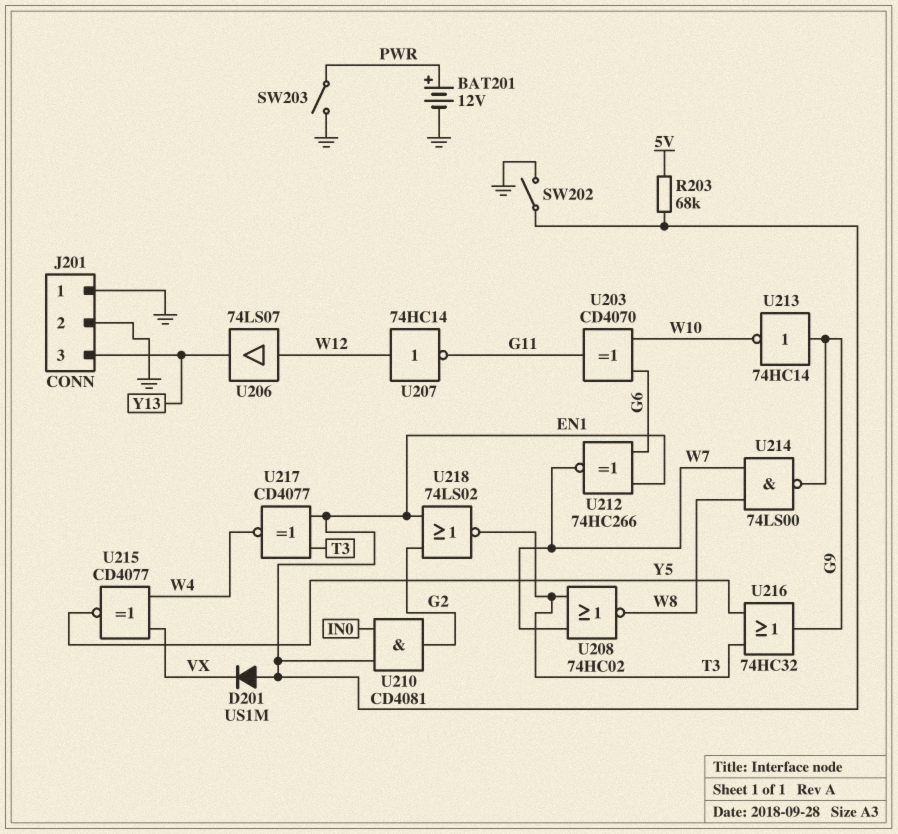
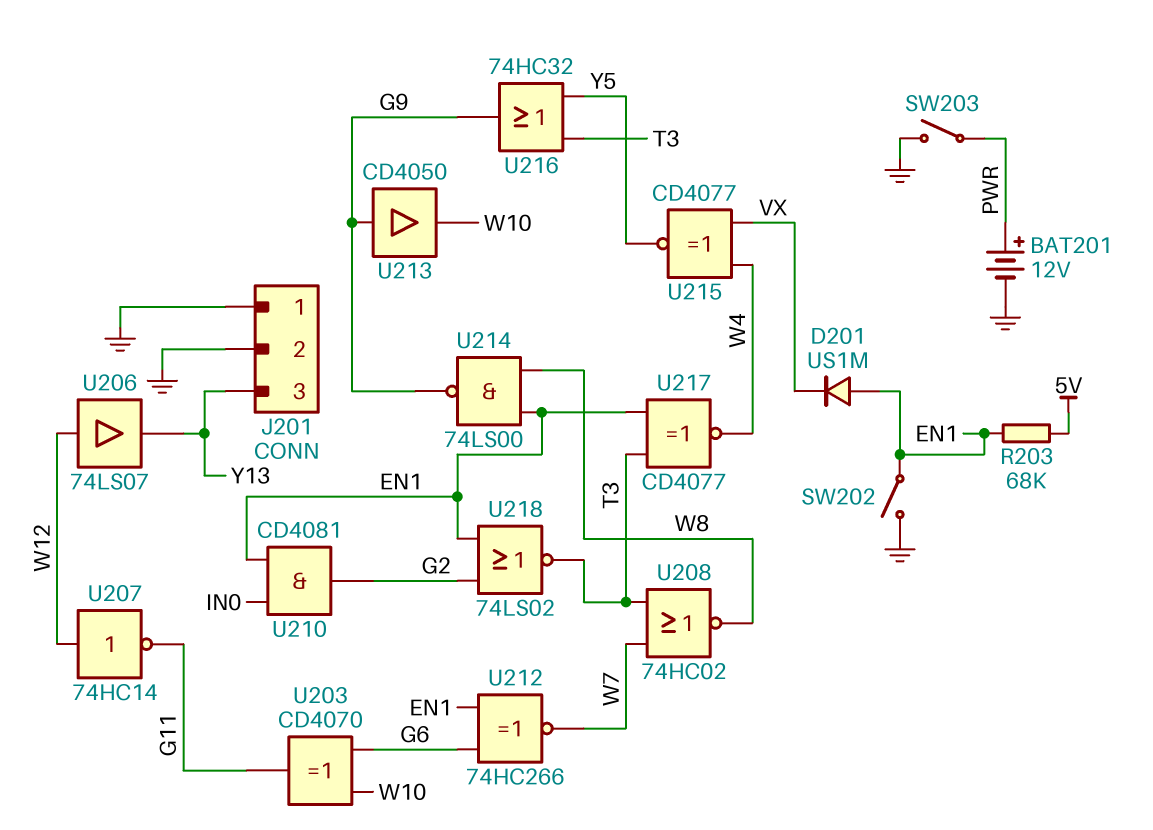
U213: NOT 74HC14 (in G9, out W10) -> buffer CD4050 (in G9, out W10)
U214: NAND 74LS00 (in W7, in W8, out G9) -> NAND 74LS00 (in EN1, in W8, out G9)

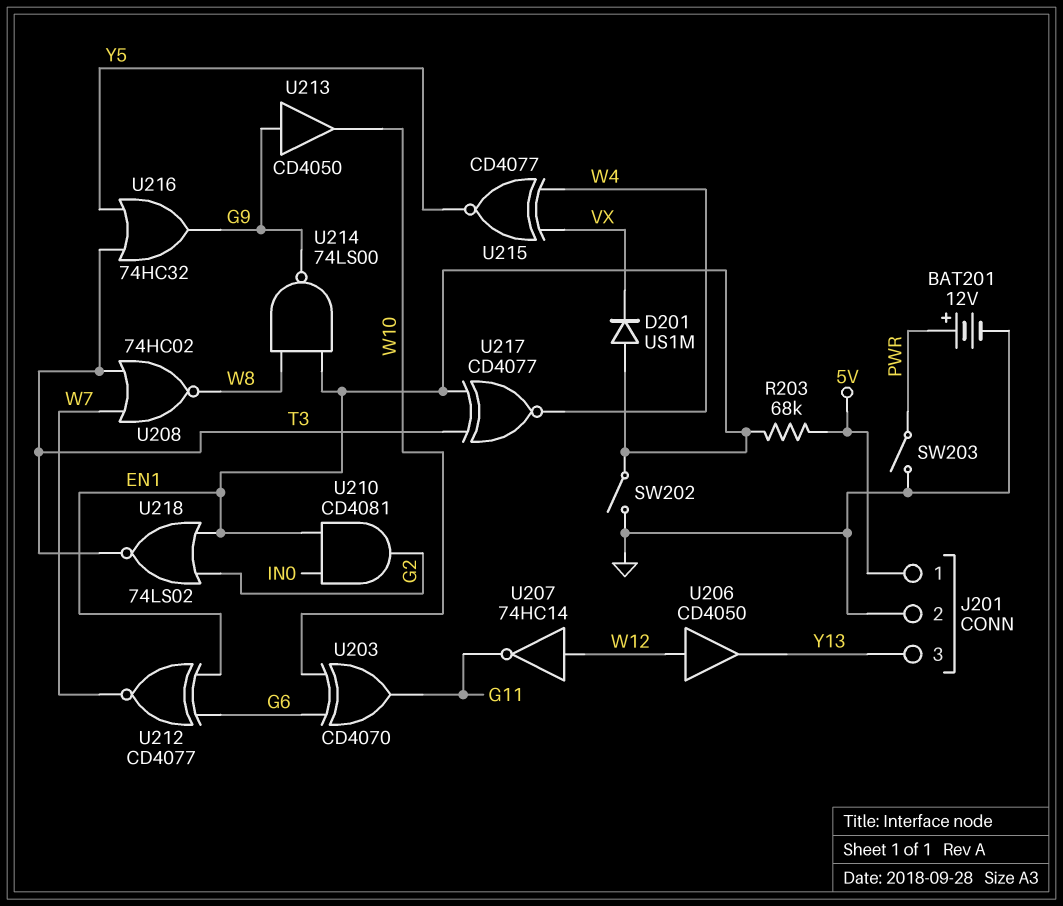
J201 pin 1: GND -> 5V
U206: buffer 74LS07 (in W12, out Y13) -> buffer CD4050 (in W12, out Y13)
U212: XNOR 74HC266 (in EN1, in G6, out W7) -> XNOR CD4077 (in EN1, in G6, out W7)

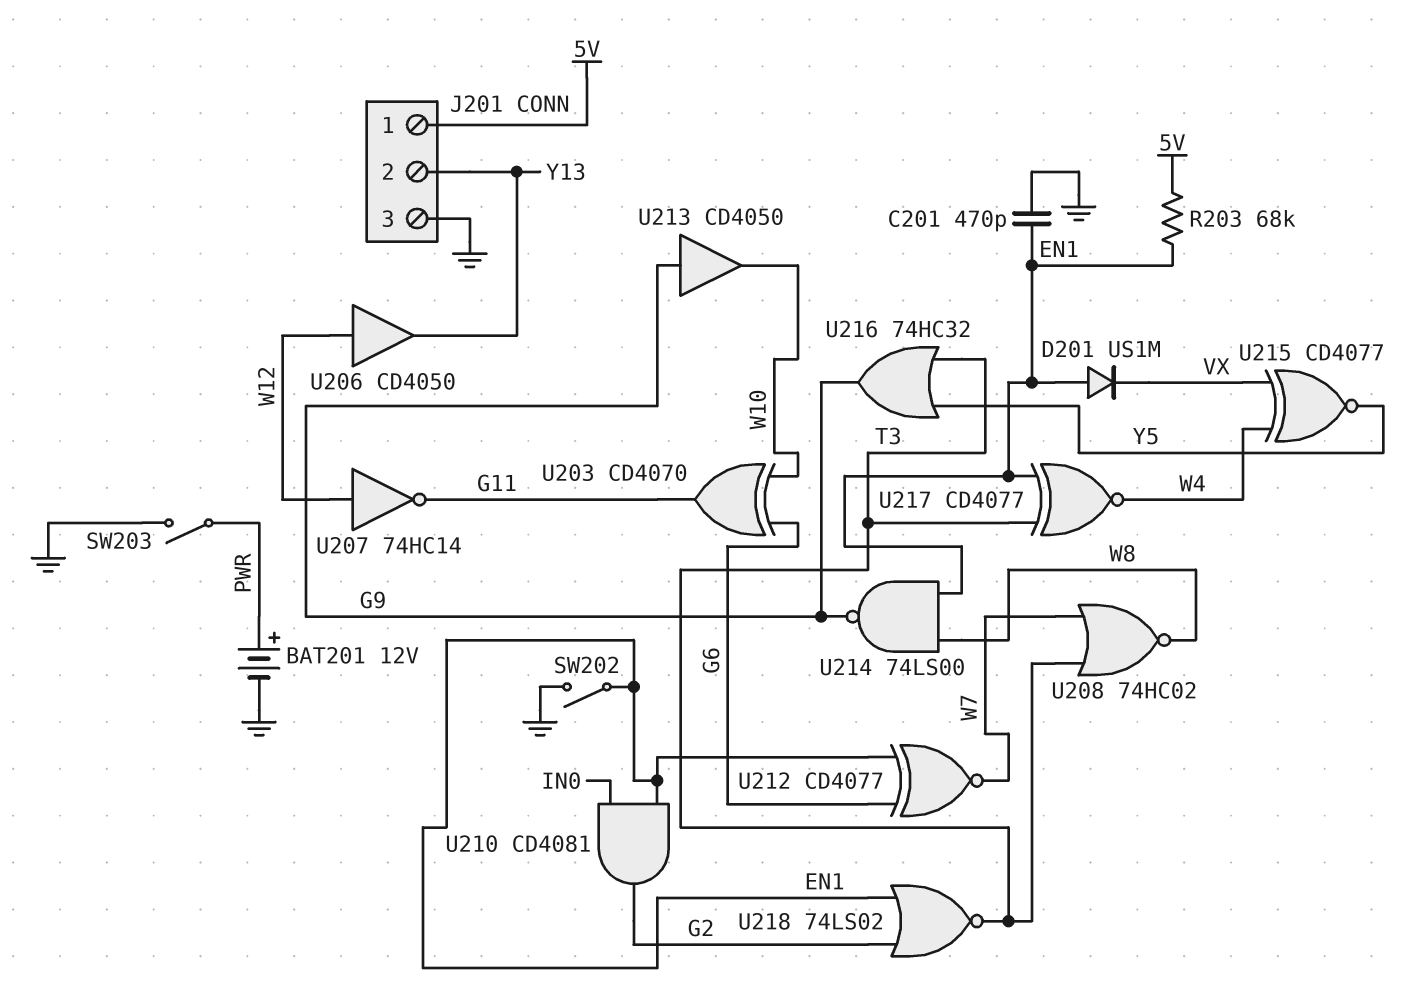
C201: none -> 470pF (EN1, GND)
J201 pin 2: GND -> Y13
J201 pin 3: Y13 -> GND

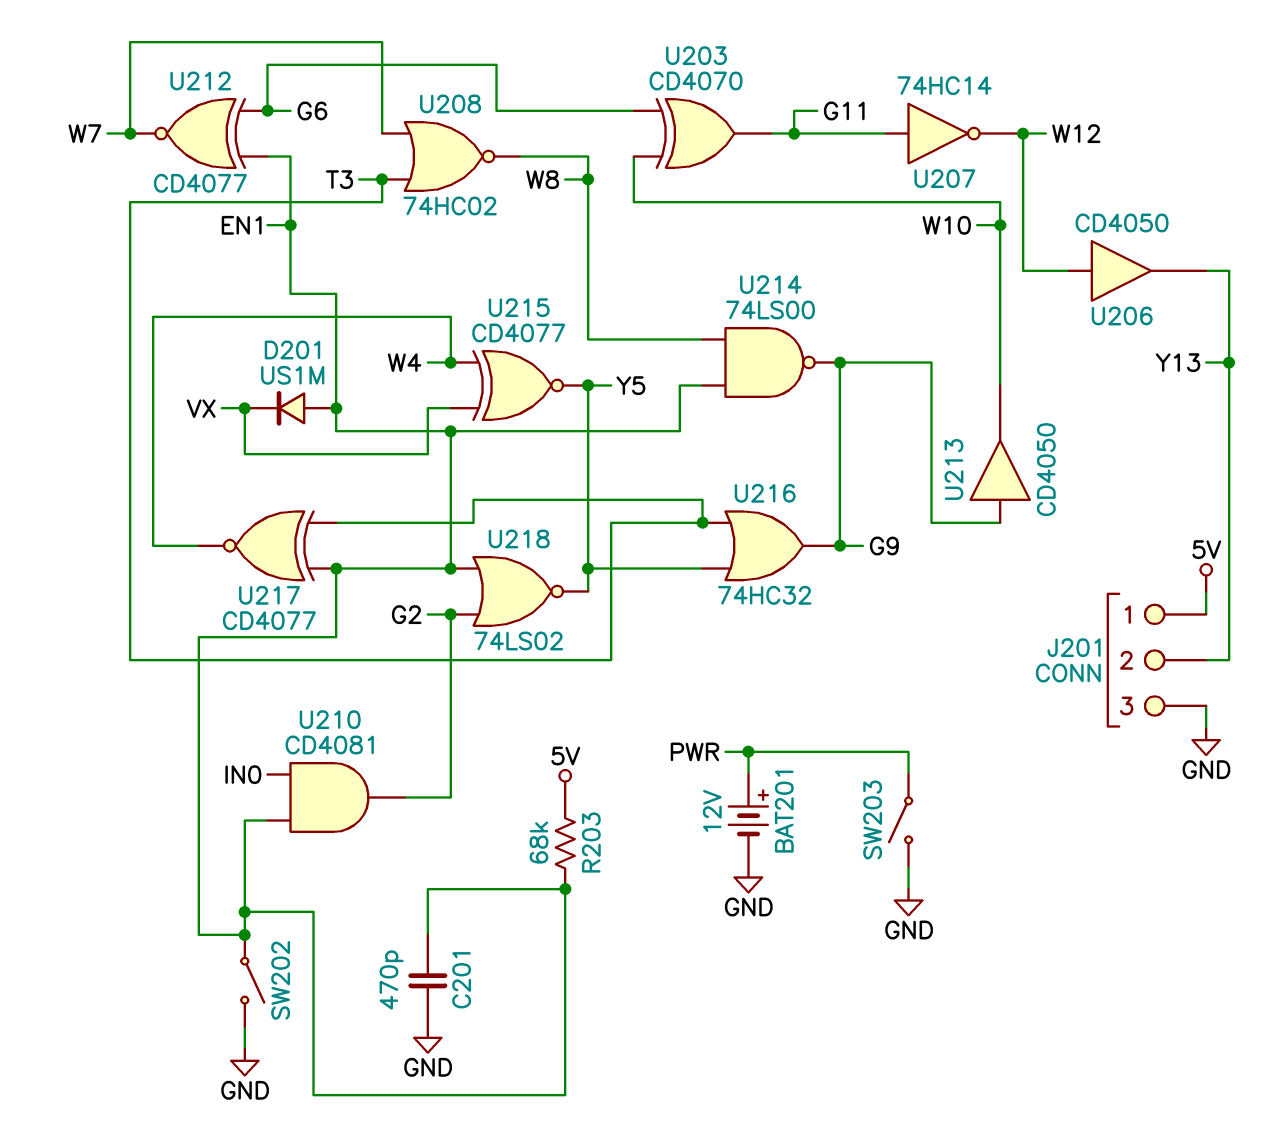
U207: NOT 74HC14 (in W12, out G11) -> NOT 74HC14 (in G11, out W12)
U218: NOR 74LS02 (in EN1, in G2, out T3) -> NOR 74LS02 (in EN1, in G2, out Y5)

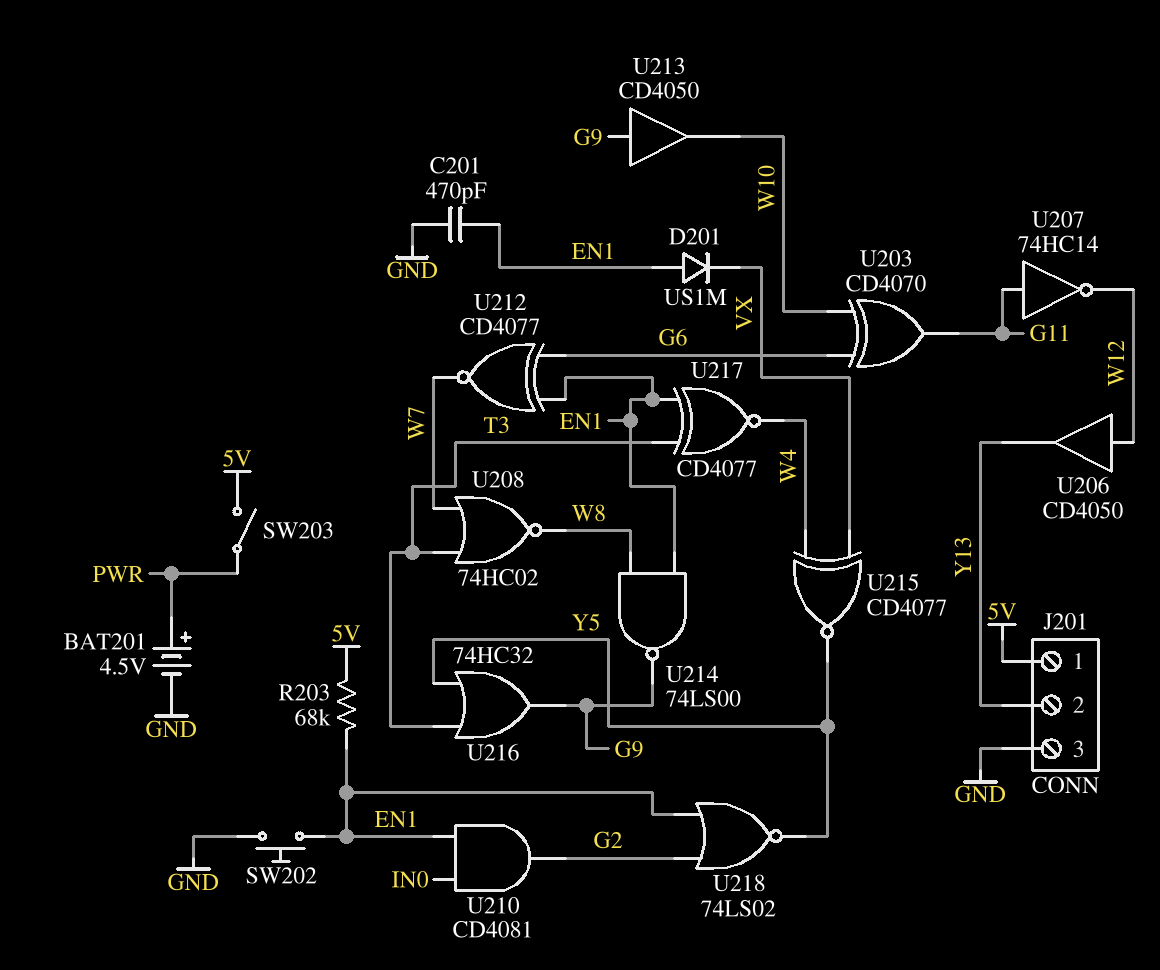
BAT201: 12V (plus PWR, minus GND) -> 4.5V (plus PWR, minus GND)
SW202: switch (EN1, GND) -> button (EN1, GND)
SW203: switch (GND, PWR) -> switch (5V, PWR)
---
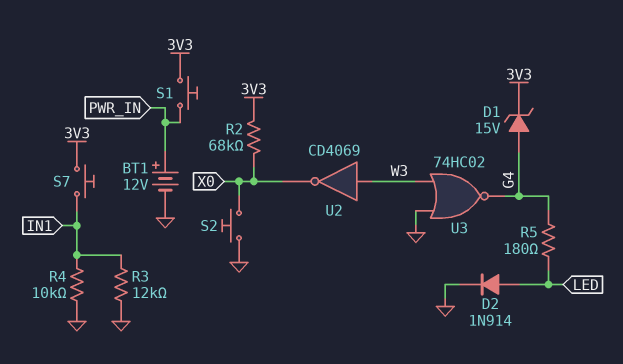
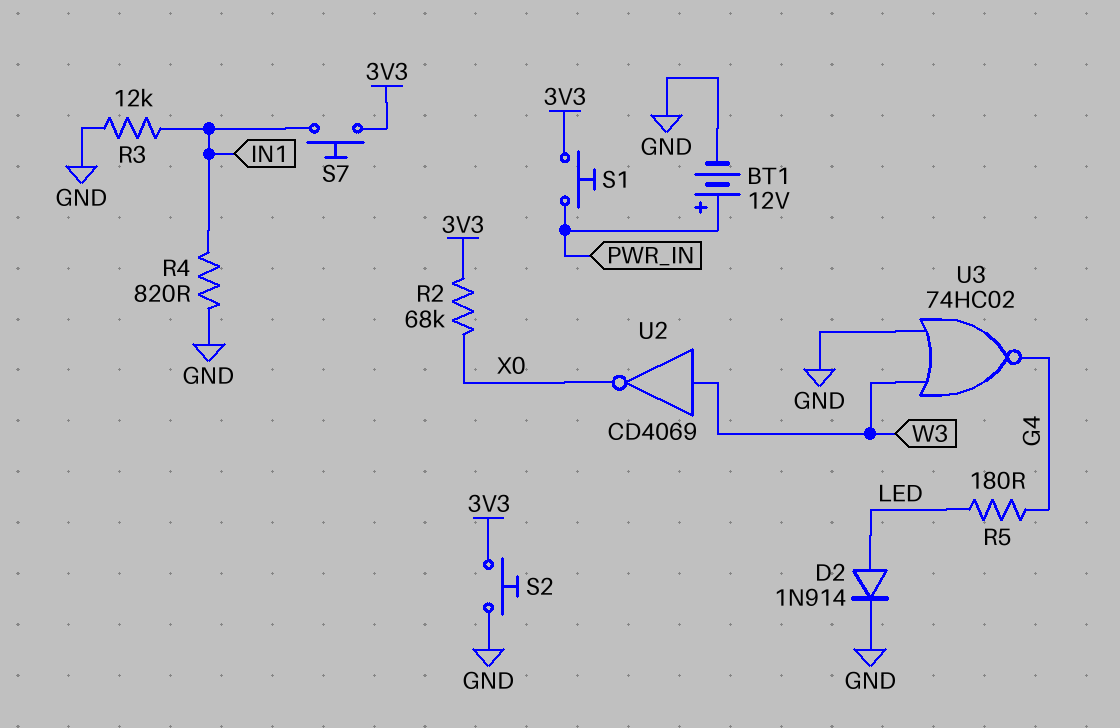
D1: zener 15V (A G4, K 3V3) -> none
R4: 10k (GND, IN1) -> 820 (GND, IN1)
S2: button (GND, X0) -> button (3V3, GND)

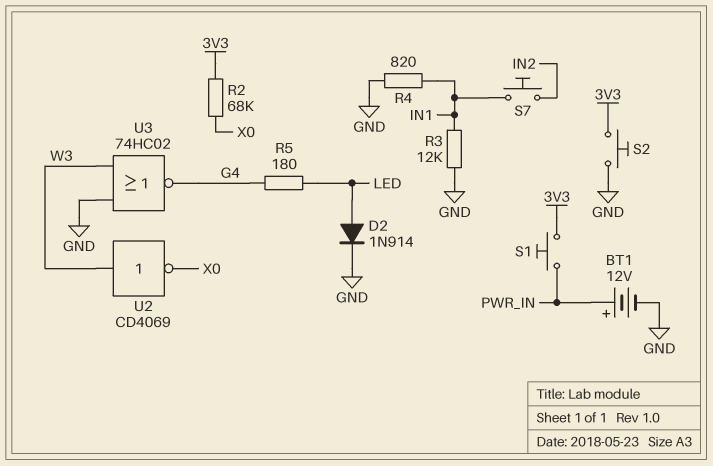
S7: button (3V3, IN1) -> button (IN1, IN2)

:: Problem ::
Nothing but a number is required: the number of lines in the material holding the string "switch".

:: Response to this exercise ::
2